» What you need to do
Give again, word for word, each line of the data from the first through the one containing "grey round brick F8 level 1 -> none". Pictures stay out.

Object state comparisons
○ ○ ○
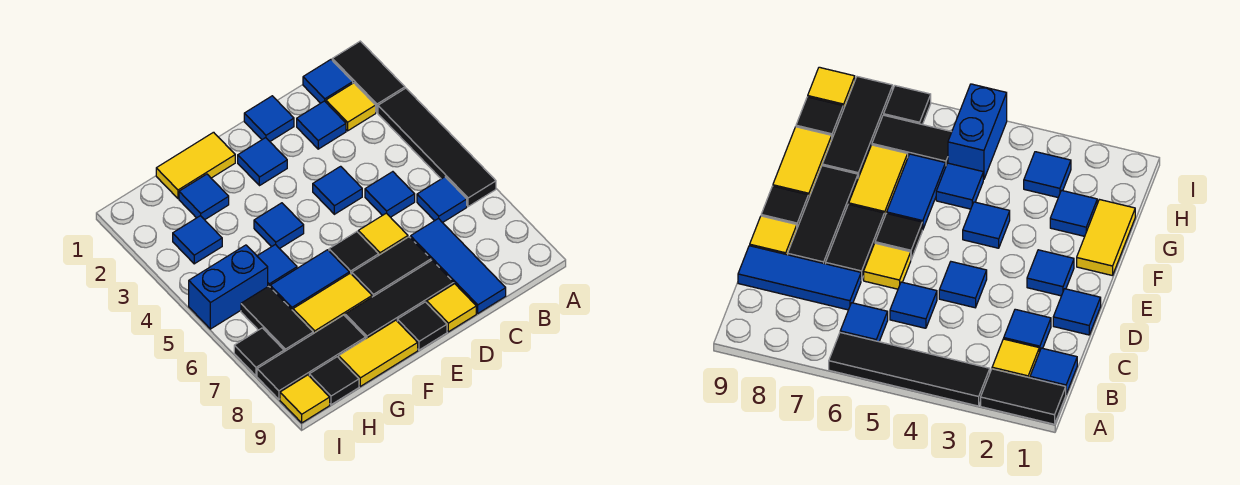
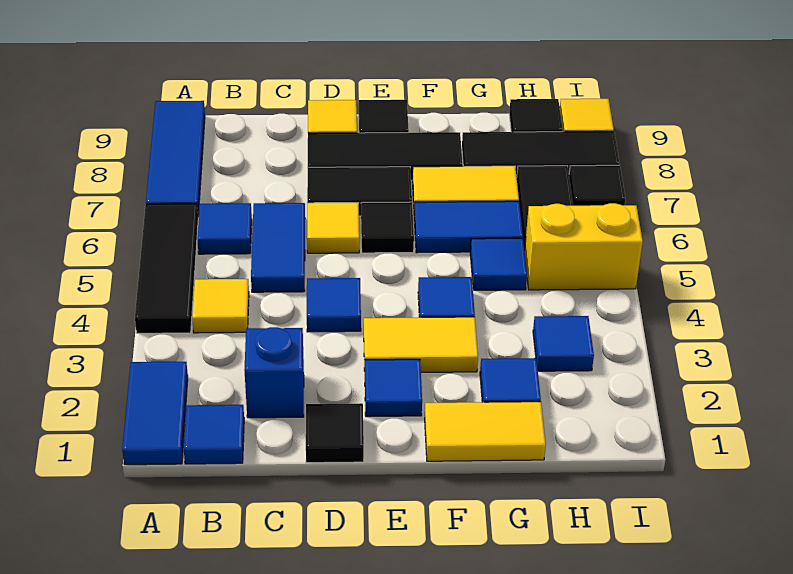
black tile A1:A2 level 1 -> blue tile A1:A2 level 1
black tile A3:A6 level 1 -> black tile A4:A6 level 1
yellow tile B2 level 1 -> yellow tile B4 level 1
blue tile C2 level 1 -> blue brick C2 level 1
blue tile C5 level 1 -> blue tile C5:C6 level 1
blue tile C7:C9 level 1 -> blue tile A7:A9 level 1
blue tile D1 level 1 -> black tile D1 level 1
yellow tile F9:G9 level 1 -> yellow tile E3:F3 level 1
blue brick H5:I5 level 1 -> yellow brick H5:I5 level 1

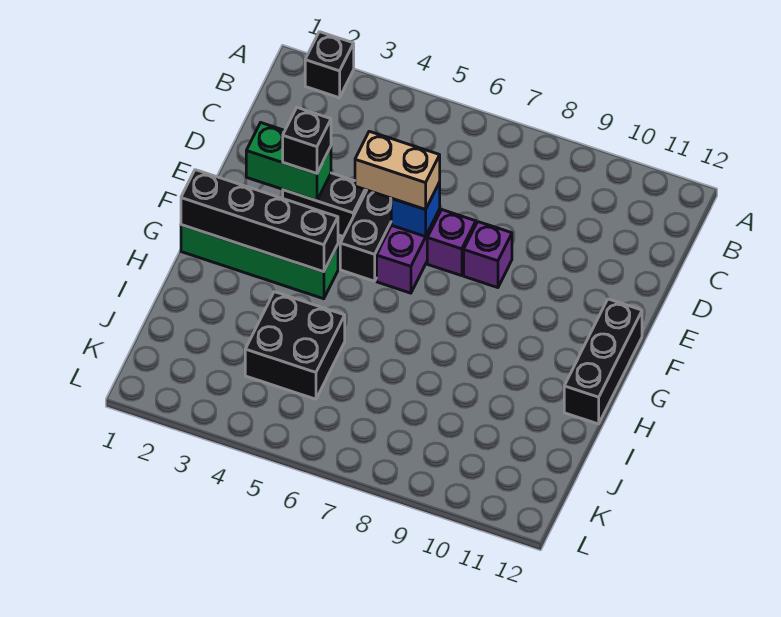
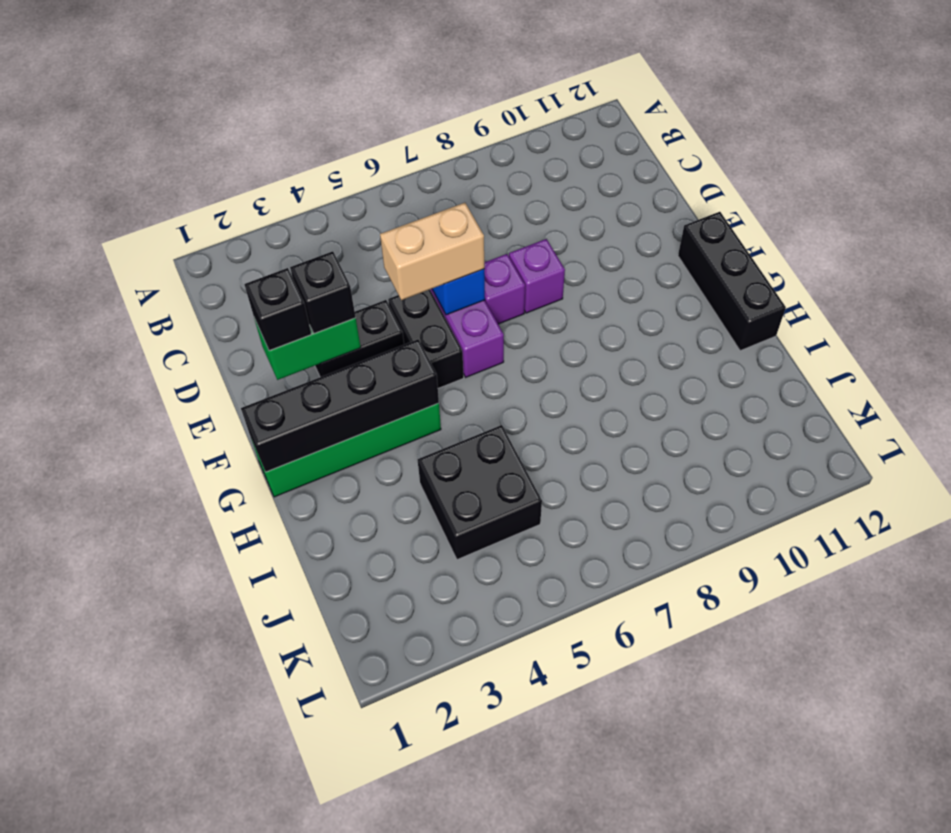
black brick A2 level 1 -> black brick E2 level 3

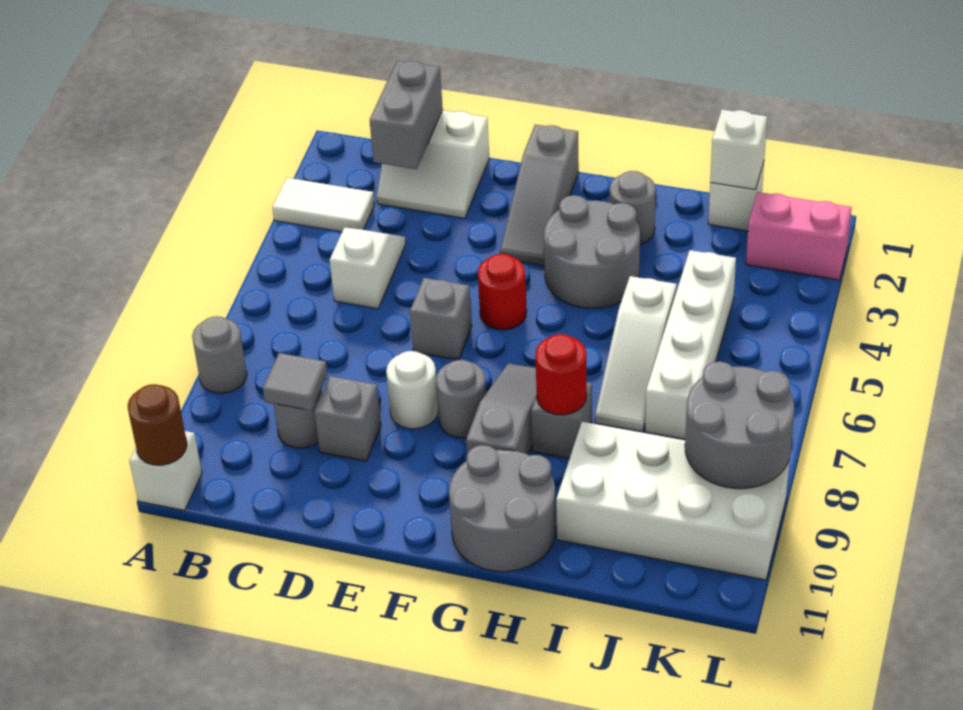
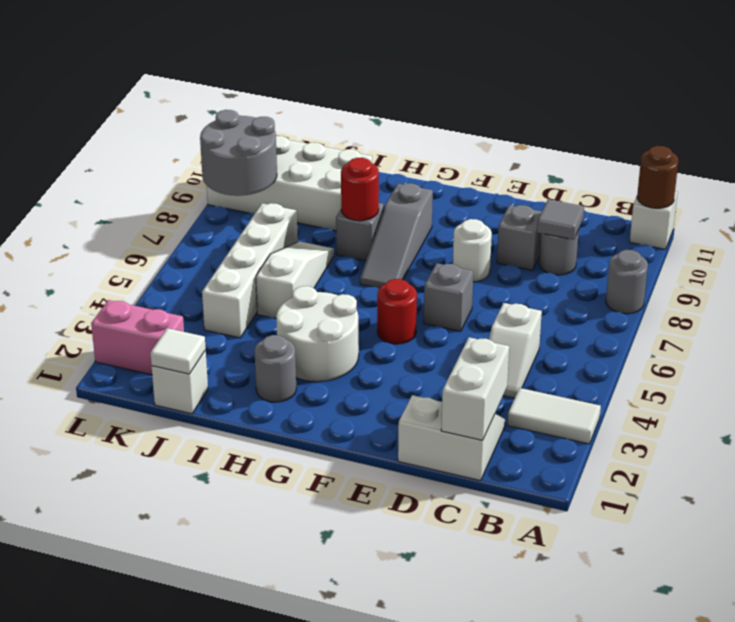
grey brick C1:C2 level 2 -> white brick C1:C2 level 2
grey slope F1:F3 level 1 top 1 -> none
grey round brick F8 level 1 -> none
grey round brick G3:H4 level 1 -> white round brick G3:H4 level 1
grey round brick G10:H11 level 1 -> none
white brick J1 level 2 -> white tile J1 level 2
○ ○ ○
» Reply
black tile A1:A2 level 1 -> blue tile A1:A2 level 1
black tile A3:A6 level 1 -> black tile A4:A6 level 1
yellow tile B2 level 1 -> yellow tile B4 level 1
blue tile C2 level 1 -> blue brick C2 level 1
blue tile C5 level 1 -> blue tile C5:C6 level 1
blue tile C7:C9 level 1 -> blue tile A7:A9 level 1
blue tile D1 level 1 -> black tile D1 level 1
yellow tile F9:G9 level 1 -> yellow tile E3:F3 level 1
blue brick H5:I5 level 1 -> yellow brick H5:I5 level 1

black brick A2 level 1 -> black brick E2 level 3

grey brick C1:C2 level 2 -> white brick C1:C2 level 2
grey slope F1:F3 level 1 top 1 -> none
grey round brick F8 level 1 -> none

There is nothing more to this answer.